▶ **AVAILABLE DATA**

● ● ● ● ● ● ●

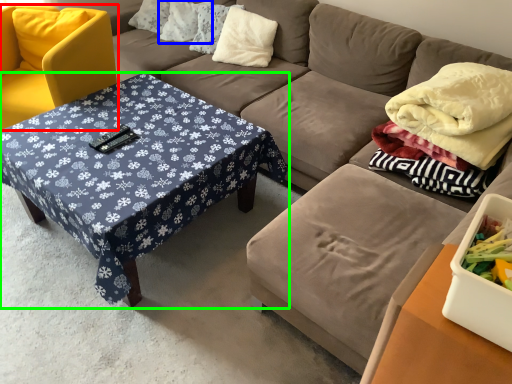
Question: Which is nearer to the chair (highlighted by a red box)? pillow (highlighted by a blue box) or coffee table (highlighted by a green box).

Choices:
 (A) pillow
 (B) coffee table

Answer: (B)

● ● ● ● ● ● ●

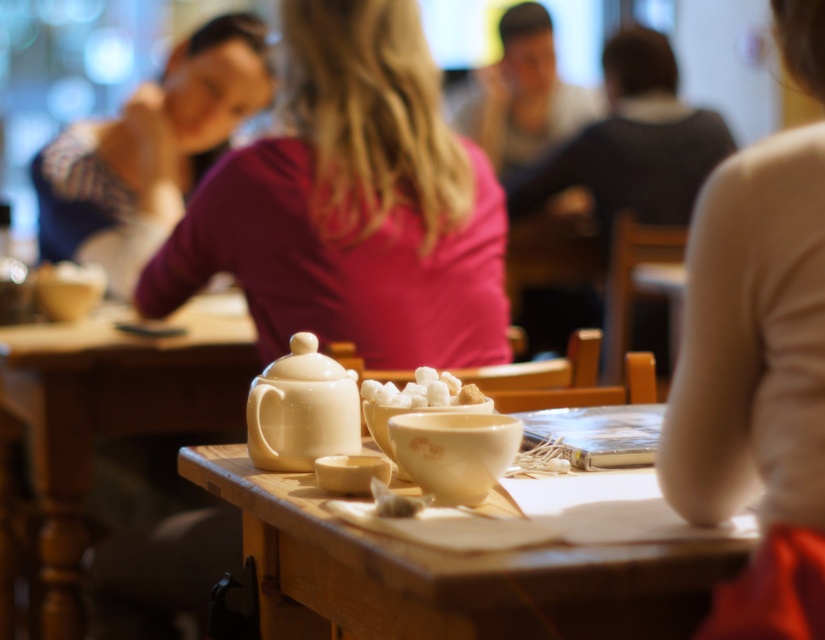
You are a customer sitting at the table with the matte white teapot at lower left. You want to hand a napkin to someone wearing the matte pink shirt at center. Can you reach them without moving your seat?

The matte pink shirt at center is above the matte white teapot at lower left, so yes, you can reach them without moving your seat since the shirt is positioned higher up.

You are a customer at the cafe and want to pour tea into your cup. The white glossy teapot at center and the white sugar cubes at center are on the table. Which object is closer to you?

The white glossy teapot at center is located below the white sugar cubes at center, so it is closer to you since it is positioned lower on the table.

● ● ● ● ● ● ●

▶ **WHAT THE TASK ASKS**
Pick out each line in the listing that contains the word "moving", and copy those lines.

▶ **YOUR SOLUTION**
You are a customer sitting at the table with the matte white teapot at lower left. You want to hand a napkin to someone wearing the matte pink shirt at center. Can you reach them without moving your seat?
The matte pink shirt at center is above the matte white teapot at lower left, so yes, you can reach them without moving your seat since the shirt is positioned higher up.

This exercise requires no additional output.